> [What to do]
Reproduce the following material word for word, leaving out the pictures.

Dataset excerpt:
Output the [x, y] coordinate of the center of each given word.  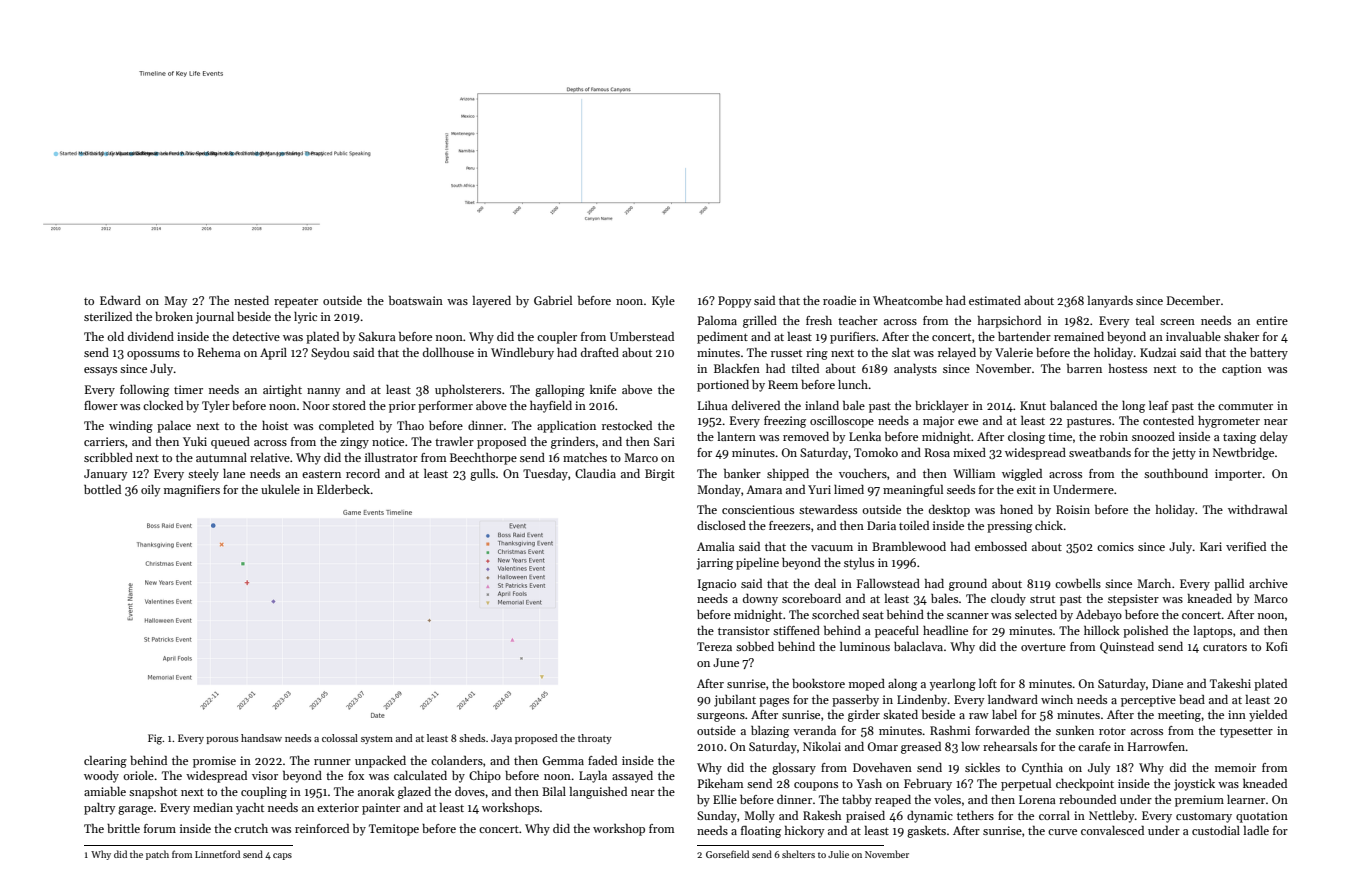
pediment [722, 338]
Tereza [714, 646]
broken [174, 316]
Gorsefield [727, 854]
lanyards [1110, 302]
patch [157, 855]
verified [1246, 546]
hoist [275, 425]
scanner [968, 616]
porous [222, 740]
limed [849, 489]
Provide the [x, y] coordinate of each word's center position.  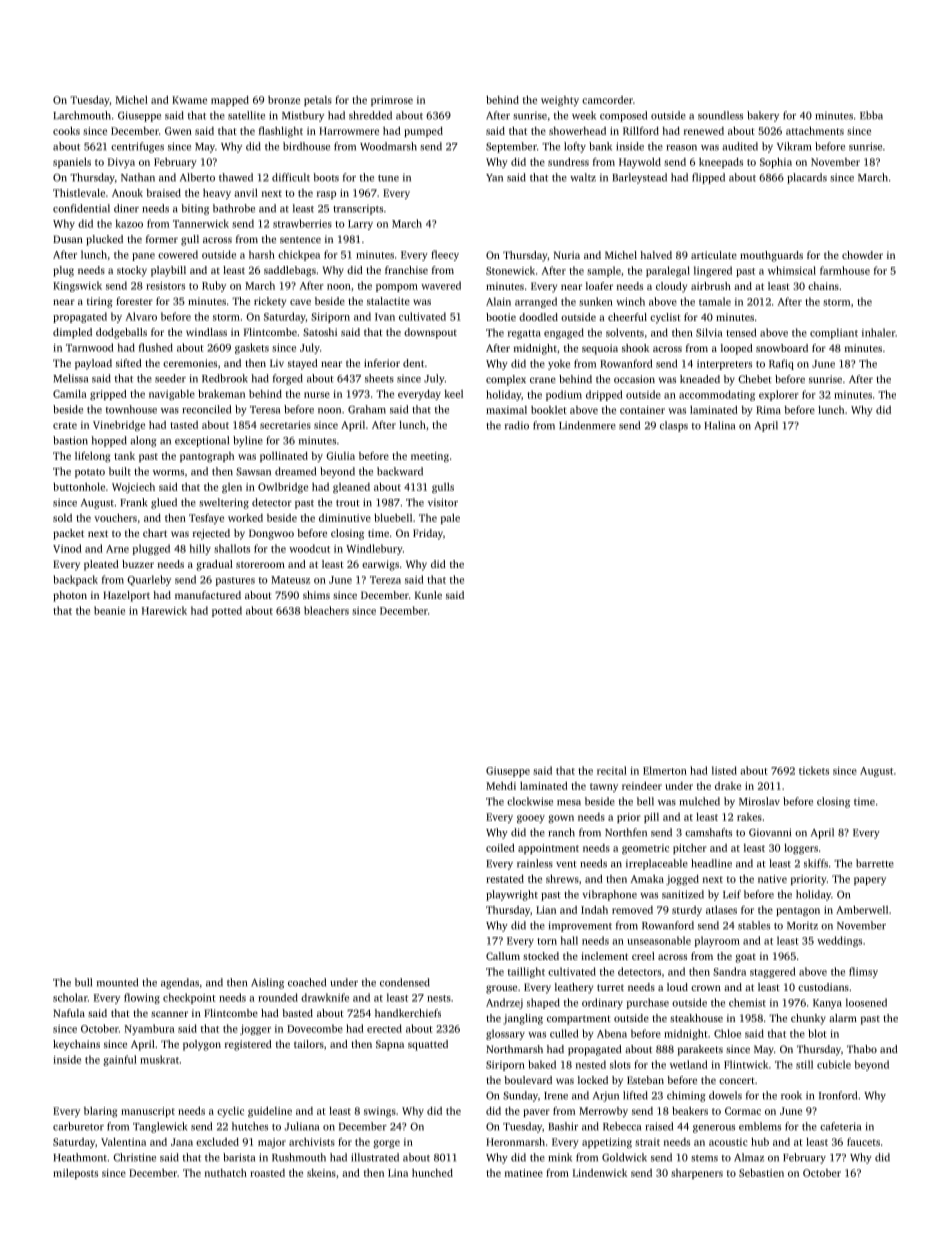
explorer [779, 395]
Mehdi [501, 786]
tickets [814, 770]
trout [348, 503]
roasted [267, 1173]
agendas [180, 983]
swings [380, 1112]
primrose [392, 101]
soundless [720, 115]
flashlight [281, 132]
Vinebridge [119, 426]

> [Solution to this problem]
Output the [x, y] coordinate of the center of each given word.  
pediment [722, 338]
Tereza [714, 646]
broken [174, 316]
Gorsefield [727, 854]
lanyards [1110, 302]
patch [157, 855]
verified [1246, 546]
hoist [275, 425]
scanner [968, 616]
porous [222, 740]
limed [849, 489]
Provide the [x, y] coordinate of each word's center position.  
explorer [779, 395]
Mehdi [501, 786]
tickets [814, 770]
trout [348, 503]
roasted [267, 1173]
agendas [180, 983]
swings [380, 1112]
primrose [392, 101]
soundless [720, 115]
flashlight [281, 132]
Vinebridge [119, 426]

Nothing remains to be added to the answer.